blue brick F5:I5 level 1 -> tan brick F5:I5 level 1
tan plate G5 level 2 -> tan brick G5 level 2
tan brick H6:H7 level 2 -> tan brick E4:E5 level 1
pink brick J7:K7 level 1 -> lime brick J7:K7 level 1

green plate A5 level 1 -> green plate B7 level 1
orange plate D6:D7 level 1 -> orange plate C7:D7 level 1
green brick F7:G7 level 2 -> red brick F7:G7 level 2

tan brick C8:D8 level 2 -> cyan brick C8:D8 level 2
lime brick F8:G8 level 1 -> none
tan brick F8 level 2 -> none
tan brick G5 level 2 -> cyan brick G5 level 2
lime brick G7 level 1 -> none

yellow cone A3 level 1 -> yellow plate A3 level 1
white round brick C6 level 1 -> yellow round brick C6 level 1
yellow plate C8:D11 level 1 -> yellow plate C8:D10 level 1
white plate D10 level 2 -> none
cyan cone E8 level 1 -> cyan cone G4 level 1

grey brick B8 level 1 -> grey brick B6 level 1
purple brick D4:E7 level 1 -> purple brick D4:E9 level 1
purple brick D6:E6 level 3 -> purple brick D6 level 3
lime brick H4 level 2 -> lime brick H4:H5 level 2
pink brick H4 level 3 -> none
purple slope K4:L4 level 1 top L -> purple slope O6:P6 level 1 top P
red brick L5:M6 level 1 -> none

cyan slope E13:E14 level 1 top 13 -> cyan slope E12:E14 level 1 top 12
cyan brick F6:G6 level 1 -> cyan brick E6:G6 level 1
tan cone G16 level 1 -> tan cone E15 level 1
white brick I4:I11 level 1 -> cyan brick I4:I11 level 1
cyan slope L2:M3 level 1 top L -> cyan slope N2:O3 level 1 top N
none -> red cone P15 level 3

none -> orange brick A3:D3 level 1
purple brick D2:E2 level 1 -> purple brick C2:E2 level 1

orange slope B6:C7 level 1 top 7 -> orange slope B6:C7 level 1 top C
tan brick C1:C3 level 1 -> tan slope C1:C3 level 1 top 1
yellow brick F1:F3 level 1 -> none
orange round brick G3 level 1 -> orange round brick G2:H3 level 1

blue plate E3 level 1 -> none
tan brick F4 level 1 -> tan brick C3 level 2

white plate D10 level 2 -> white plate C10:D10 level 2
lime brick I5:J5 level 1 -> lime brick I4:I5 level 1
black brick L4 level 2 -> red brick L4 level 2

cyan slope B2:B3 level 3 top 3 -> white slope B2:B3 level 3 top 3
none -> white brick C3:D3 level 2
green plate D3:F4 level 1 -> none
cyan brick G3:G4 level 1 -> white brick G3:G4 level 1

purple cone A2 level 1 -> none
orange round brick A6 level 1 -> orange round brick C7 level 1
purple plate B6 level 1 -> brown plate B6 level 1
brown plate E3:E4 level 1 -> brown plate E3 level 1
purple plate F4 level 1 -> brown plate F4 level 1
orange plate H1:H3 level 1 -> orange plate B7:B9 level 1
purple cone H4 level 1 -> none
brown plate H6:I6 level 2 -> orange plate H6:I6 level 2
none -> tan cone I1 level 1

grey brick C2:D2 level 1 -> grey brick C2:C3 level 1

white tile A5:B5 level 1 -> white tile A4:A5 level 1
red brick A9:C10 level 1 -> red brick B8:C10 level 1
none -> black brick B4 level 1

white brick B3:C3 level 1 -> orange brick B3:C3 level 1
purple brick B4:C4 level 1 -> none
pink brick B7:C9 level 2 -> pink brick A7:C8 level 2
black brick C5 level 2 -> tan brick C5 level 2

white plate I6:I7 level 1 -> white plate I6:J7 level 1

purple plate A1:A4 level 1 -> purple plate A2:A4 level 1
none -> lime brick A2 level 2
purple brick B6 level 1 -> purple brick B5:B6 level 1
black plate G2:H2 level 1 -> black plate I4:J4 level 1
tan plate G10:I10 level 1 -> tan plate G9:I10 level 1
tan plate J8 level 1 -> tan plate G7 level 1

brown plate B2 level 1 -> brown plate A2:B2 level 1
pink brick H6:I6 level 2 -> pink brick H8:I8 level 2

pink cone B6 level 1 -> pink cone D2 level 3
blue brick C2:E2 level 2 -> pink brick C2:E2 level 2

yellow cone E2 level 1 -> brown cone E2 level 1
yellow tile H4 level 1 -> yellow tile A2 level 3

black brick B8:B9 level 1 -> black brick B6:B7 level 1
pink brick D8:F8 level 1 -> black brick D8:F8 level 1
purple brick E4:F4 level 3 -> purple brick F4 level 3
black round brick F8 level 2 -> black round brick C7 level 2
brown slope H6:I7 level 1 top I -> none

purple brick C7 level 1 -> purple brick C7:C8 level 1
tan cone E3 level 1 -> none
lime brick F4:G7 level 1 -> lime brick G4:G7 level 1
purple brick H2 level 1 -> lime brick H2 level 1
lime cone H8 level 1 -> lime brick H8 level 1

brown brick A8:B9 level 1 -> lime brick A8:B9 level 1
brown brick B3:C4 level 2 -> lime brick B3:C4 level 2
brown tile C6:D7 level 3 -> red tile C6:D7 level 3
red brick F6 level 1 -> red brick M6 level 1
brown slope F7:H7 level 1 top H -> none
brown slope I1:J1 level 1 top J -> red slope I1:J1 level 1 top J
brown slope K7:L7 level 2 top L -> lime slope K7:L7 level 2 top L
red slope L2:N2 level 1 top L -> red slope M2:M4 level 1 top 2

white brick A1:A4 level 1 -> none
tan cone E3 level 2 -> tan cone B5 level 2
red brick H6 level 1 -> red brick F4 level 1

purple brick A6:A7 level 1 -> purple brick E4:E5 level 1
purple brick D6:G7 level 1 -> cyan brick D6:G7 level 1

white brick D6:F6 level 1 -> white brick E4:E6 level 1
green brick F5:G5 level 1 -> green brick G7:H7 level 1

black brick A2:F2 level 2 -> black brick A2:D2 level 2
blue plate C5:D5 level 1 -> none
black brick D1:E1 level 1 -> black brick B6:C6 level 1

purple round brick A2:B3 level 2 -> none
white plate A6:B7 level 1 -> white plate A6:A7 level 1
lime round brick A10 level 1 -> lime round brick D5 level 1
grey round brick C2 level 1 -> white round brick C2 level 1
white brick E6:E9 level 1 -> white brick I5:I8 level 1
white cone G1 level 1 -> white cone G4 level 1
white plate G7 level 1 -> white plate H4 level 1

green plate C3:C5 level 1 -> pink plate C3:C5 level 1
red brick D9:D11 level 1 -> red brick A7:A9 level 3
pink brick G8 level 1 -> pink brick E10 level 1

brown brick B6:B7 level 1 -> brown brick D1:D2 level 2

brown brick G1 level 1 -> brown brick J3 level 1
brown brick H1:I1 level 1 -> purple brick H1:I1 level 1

**Task instructions**
After locating the line with "lime brick H4 level" above, return that line and every later line through the one with "cyan slope L2:M3", word for word and with nothing else.

**Finished exercise**
lime brick H4 level 2 -> lime brick H4:H5 level 2
pink brick H4 level 3 -> none
purple slope K4:L4 level 1 top L -> purple slope O6:P6 level 1 top P
red brick L5:M6 level 1 -> none

cyan slope E13:E14 level 1 top 13 -> cyan slope E12:E14 level 1 top 12
cyan brick F6:G6 level 1 -> cyan brick E6:G6 level 1
tan cone G16 level 1 -> tan cone E15 level 1
white brick I4:I11 level 1 -> cyan brick I4:I11 level 1
cyan slope L2:M3 level 1 top L -> cyan slope N2:O3 level 1 top N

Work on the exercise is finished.